**AUSZUG DER AUFZEICHNUNGEN:**

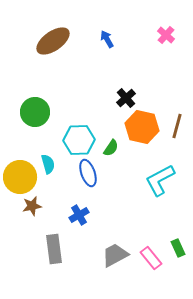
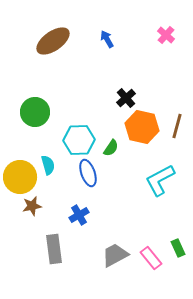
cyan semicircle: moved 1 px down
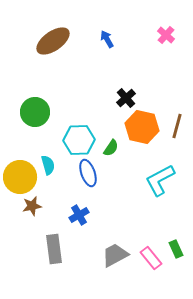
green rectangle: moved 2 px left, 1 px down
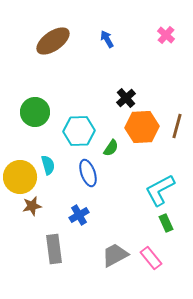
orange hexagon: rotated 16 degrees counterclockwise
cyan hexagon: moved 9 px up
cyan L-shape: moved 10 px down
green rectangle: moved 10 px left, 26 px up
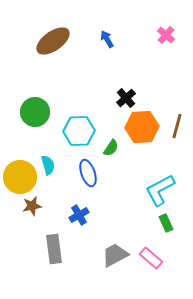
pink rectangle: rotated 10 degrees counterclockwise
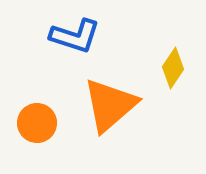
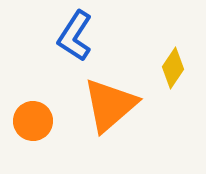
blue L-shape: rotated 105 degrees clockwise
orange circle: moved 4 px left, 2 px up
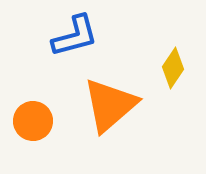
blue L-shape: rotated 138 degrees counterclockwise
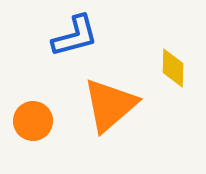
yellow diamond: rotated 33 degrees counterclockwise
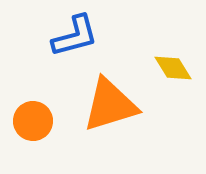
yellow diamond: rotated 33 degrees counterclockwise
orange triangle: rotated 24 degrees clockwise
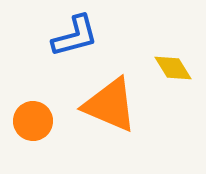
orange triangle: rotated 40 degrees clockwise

**ARBEITSANWEISUNG:** Bitte schreib den Teil ab, der mit der ersten Zeile der Aufzeichnungen beginnt und mit der Zeile endet, die „pink rectangle: rotated“ enthält. Beide Zeilen gehören dazu, und jede Zeile wird unverändert übernommen. Die Bilder lässt du dabei weg.

**LÖSUNG DER AUFGABE:**
cyan semicircle: moved 1 px down
green rectangle: moved 2 px left, 1 px down
orange hexagon: rotated 16 degrees counterclockwise
cyan hexagon: moved 9 px up
cyan L-shape: moved 10 px down
green rectangle: moved 10 px left, 26 px up
pink rectangle: rotated 10 degrees counterclockwise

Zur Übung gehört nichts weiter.